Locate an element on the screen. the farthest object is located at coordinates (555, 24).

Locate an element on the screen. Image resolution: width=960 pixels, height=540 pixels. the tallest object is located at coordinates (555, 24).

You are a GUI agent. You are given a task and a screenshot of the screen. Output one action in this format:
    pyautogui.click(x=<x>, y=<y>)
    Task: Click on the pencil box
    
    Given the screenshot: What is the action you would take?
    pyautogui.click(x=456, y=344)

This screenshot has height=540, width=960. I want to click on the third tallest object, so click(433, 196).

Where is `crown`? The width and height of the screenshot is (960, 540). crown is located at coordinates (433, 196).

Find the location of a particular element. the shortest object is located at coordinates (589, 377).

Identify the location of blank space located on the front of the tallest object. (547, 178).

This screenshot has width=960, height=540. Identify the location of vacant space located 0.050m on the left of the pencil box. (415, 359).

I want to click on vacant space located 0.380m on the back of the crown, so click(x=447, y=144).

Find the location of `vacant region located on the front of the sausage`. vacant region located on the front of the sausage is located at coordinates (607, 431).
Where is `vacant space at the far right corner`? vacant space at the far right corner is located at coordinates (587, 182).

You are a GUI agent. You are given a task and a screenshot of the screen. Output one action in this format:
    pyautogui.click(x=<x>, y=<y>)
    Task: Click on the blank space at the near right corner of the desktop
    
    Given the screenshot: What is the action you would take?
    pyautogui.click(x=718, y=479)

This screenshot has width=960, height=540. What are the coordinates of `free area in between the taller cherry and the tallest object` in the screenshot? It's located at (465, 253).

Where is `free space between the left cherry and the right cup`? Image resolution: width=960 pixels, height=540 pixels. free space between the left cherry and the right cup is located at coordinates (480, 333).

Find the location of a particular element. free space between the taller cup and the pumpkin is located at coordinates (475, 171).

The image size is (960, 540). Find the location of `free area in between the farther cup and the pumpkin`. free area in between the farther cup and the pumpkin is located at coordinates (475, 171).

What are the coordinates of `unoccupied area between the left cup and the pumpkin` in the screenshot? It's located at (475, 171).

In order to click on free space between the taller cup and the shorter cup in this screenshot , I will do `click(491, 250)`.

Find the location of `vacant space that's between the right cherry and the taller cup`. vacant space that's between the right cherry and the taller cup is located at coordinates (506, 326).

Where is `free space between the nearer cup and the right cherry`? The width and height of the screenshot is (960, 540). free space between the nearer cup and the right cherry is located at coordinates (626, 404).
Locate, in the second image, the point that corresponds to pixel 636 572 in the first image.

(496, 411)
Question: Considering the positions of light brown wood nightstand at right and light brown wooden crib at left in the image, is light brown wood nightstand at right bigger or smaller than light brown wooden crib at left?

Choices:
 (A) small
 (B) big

☆ ☆ ☆ ☆ ☆

- _Task to carry out_: Reproduce all of the items above word for word, line by line, without changing anything.

- _Correct answer_:
Locate an element on the screen. the farthest object is located at coordinates (555, 24).

Locate an element on the screen. Image resolution: width=960 pixels, height=540 pixels. the tallest object is located at coordinates (555, 24).

You are a GUI agent. You are given a task and a screenshot of the screen. Output one action in this format:
    pyautogui.click(x=<x>, y=<y>)
    Task: Click on the pencil box
    
    Given the screenshot: What is the action you would take?
    pyautogui.click(x=456, y=344)

This screenshot has height=540, width=960. I want to click on the third tallest object, so click(433, 196).

Where is `crown`? The width and height of the screenshot is (960, 540). crown is located at coordinates (433, 196).

Find the location of a particular element. the shortest object is located at coordinates (589, 377).

Identify the location of blank space located on the front of the tallest object. (547, 178).

This screenshot has width=960, height=540. Identify the location of vacant space located 0.050m on the left of the pencil box. (415, 359).

I want to click on vacant space located 0.380m on the back of the crown, so click(x=447, y=144).

Find the location of `vacant region located on the front of the sausage`. vacant region located on the front of the sausage is located at coordinates (607, 431).
Where is `vacant space at the far right corner`? vacant space at the far right corner is located at coordinates (587, 182).

You are a GUI agent. You are given a task and a screenshot of the screen. Output one action in this format:
    pyautogui.click(x=<x>, y=<y>)
    Task: Click on the blank space at the near right corner of the desktop
    
    Given the screenshot: What is the action you would take?
    pyautogui.click(x=718, y=479)

This screenshot has width=960, height=540. What are the coordinates of `free area in between the taller cherry and the tallest object` in the screenshot? It's located at (465, 253).

Where is `free space between the left cherry and the right cup`? Image resolution: width=960 pixels, height=540 pixels. free space between the left cherry and the right cup is located at coordinates (480, 333).

Find the location of a particular element. free space between the taller cup and the pumpkin is located at coordinates (475, 171).

The image size is (960, 540). Find the location of `free area in between the farther cup and the pumpkin`. free area in between the farther cup and the pumpkin is located at coordinates (475, 171).

What are the coordinates of `unoccupied area between the left cup and the pumpkin` in the screenshot? It's located at (475, 171).

In order to click on free space between the taller cup and the shorter cup in this screenshot , I will do `click(491, 250)`.

Find the location of `vacant space that's between the right cherry and the taller cup`. vacant space that's between the right cherry and the taller cup is located at coordinates (506, 326).

Where is `free space between the nearer cup and the right cherry`? The width and height of the screenshot is (960, 540). free space between the nearer cup and the right cherry is located at coordinates (626, 404).
Locate, in the second image, the point that corresponds to pixel 636 572 in the first image.

(496, 411)
Question: Considering the positions of light brown wood nightstand at right and light brown wooden crib at left in the image, is light brown wood nightstand at right bigger or smaller than light brown wooden crib at left?

Choices:
 (A) small
 (B) big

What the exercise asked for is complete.